**** DATA RECORDS

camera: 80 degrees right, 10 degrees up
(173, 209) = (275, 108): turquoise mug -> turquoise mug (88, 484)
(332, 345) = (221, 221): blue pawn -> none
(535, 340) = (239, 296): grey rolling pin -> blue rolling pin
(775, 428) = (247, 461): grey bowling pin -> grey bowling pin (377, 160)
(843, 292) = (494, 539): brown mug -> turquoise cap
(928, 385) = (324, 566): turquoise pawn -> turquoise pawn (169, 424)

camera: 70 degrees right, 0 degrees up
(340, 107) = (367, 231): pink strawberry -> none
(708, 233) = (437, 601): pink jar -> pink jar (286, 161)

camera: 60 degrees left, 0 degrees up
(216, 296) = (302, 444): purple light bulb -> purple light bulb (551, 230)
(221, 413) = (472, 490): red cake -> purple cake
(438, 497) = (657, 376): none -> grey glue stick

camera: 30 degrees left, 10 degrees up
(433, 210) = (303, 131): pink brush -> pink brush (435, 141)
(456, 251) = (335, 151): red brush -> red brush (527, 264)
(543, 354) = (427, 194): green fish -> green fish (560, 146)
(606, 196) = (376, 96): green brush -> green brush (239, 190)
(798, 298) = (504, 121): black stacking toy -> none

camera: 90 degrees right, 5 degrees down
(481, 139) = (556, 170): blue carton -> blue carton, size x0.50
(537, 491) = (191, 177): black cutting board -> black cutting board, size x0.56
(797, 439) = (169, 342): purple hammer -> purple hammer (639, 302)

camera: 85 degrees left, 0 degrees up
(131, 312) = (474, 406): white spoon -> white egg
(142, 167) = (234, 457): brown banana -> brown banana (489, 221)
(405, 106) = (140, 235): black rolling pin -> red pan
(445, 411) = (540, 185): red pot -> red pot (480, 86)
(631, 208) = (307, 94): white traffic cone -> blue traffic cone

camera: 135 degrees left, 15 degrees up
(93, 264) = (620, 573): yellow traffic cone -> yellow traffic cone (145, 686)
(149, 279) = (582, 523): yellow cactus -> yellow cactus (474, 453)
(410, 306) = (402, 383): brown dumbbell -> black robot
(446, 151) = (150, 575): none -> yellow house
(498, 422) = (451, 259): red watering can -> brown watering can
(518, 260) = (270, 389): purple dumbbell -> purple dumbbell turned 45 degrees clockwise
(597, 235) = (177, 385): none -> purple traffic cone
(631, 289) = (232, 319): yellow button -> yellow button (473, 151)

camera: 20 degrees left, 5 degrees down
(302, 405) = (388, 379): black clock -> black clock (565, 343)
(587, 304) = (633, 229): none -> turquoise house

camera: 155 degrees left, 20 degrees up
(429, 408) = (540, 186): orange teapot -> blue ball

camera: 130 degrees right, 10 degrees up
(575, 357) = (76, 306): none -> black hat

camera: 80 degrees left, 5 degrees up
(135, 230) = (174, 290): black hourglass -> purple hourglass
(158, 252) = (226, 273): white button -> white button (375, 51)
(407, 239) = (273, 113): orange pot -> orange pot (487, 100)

********

DIRECTIONS FOR THIS TASK = Please give the number of lines in the entries above that hold "cone", with no other words.

ANSWER BOX = 3